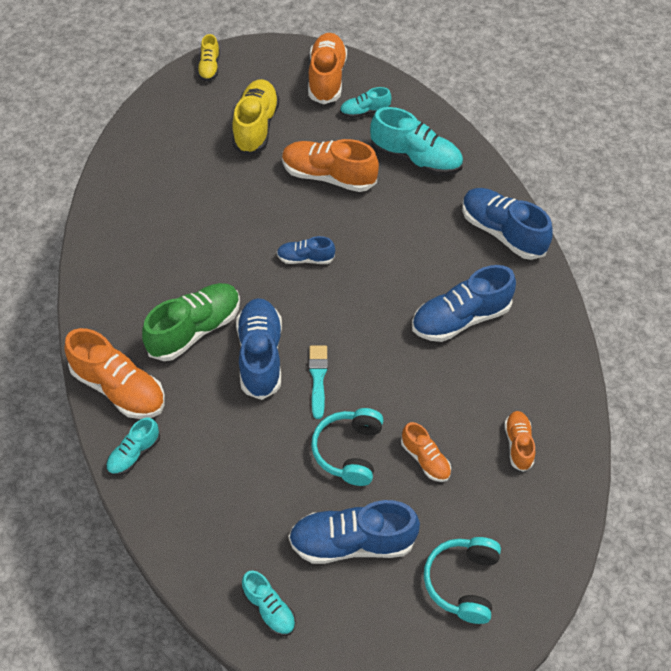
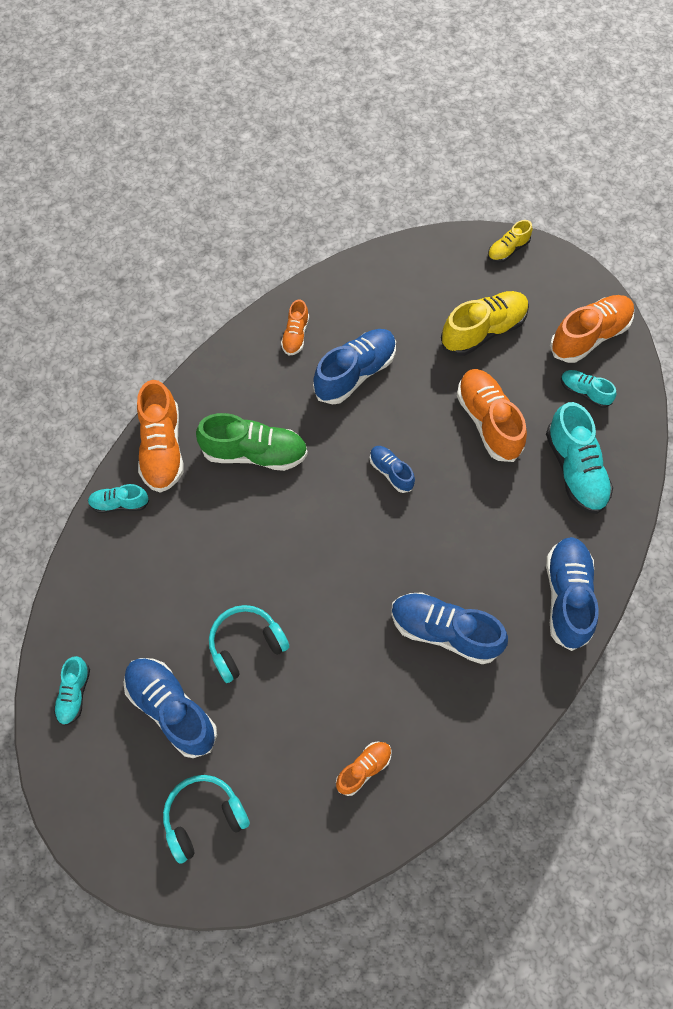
camera: 50 degrees right, 10 degrees up
(260, 356) = (273, 515): blue shoe -> blue shoe (355, 373)
(318, 378) = (290, 571): turquoise brush -> none
(425, 459) = (287, 707): orange shoe -> orange shoe (295, 335)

== Work request ==
Say, as a bare number, how many lines of the data hold the string "shoe".

== Expected answer ==
2